## What the exercise asks
Your answer must be an exact repetition of every record.

====== Material provided

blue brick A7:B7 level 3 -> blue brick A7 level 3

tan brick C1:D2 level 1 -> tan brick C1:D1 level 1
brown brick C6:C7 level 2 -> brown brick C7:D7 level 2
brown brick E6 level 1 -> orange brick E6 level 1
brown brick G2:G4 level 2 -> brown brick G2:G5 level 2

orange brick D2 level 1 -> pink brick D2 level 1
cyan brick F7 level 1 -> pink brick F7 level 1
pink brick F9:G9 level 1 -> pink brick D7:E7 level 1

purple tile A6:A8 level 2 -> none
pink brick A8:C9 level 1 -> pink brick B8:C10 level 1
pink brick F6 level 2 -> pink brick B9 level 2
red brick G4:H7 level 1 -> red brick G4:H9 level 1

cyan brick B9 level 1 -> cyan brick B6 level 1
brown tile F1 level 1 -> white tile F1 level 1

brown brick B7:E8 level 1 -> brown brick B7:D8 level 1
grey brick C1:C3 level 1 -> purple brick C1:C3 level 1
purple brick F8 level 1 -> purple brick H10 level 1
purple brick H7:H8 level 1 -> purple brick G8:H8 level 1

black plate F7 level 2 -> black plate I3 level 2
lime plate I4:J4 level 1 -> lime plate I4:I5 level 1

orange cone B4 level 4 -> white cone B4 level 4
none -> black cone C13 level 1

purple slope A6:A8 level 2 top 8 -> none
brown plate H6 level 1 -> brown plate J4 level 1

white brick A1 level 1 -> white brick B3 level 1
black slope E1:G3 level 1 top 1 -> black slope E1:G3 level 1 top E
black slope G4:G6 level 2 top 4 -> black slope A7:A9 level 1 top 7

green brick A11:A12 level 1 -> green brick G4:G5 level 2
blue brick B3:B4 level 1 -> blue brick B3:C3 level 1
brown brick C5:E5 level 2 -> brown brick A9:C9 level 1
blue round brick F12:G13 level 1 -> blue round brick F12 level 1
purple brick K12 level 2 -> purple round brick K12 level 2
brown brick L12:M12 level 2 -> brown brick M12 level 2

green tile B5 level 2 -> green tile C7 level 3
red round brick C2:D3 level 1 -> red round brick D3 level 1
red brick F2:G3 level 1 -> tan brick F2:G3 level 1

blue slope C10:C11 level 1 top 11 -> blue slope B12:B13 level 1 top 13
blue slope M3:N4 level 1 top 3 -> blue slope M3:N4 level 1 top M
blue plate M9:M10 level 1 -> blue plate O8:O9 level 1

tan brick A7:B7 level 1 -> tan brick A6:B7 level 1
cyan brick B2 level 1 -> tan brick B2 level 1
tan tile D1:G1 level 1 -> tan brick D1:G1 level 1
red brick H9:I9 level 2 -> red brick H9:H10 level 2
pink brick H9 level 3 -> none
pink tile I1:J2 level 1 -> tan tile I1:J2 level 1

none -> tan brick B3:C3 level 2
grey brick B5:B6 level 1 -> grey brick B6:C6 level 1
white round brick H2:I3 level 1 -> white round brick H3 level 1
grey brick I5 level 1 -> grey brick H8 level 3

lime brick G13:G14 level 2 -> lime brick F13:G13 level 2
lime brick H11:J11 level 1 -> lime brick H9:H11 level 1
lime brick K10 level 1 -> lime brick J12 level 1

============

## Task solution
blue brick A7:B7 level 3 -> blue brick A7 level 3

tan brick C1:D2 level 1 -> tan brick C1:D1 level 1
brown brick C6:C7 level 2 -> brown brick C7:D7 level 2
brown brick E6 level 1 -> orange brick E6 level 1
brown brick G2:G4 level 2 -> brown brick G2:G5 level 2

orange brick D2 level 1 -> pink brick D2 level 1
cyan brick F7 level 1 -> pink brick F7 level 1
pink brick F9:G9 level 1 -> pink brick D7:E7 level 1

purple tile A6:A8 level 2 -> none
pink brick A8:C9 level 1 -> pink brick B8:C10 level 1
pink brick F6 level 2 -> pink brick B9 level 2
red brick G4:H7 level 1 -> red brick G4:H9 level 1

cyan brick B9 level 1 -> cyan brick B6 level 1
brown tile F1 level 1 -> white tile F1 level 1

brown brick B7:E8 level 1 -> brown brick B7:D8 level 1
grey brick C1:C3 level 1 -> purple brick C1:C3 level 1
purple brick F8 level 1 -> purple brick H10 level 1
purple brick H7:H8 level 1 -> purple brick G8:H8 level 1

black plate F7 level 2 -> black plate I3 level 2
lime plate I4:J4 level 1 -> lime plate I4:I5 level 1

orange cone B4 level 4 -> white cone B4 level 4
none -> black cone C13 level 1

purple slope A6:A8 level 2 top 8 -> none
brown plate H6 level 1 -> brown plate J4 level 1

white brick A1 level 1 -> white brick B3 level 1
black slope E1:G3 level 1 top 1 -> black slope E1:G3 level 1 top E
black slope G4:G6 level 2 top 4 -> black slope A7:A9 level 1 top 7

green brick A11:A12 level 1 -> green brick G4:G5 level 2
blue brick B3:B4 level 1 -> blue brick B3:C3 level 1
brown brick C5:E5 level 2 -> brown brick A9:C9 level 1
blue round brick F12:G13 level 1 -> blue round brick F12 level 1
purple brick K12 level 2 -> purple round brick K12 level 2
brown brick L12:M12 level 2 -> brown brick M12 level 2

green tile B5 level 2 -> green tile C7 level 3
red round brick C2:D3 level 1 -> red round brick D3 level 1
red brick F2:G3 level 1 -> tan brick F2:G3 level 1

blue slope C10:C11 level 1 top 11 -> blue slope B12:B13 level 1 top 13
blue slope M3:N4 level 1 top 3 -> blue slope M3:N4 level 1 top M
blue plate M9:M10 level 1 -> blue plate O8:O9 level 1

tan brick A7:B7 level 1 -> tan brick A6:B7 level 1
cyan brick B2 level 1 -> tan brick B2 level 1
tan tile D1:G1 level 1 -> tan brick D1:G1 level 1
red brick H9:I9 level 2 -> red brick H9:H10 level 2
pink brick H9 level 3 -> none
pink tile I1:J2 level 1 -> tan tile I1:J2 level 1

none -> tan brick B3:C3 level 2
grey brick B5:B6 level 1 -> grey brick B6:C6 level 1
white round brick H2:I3 level 1 -> white round brick H3 level 1
grey brick I5 level 1 -> grey brick H8 level 3

lime brick G13:G14 level 2 -> lime brick F13:G13 level 2
lime brick H11:J11 level 1 -> lime brick H9:H11 level 1
lime brick K10 level 1 -> lime brick J12 level 1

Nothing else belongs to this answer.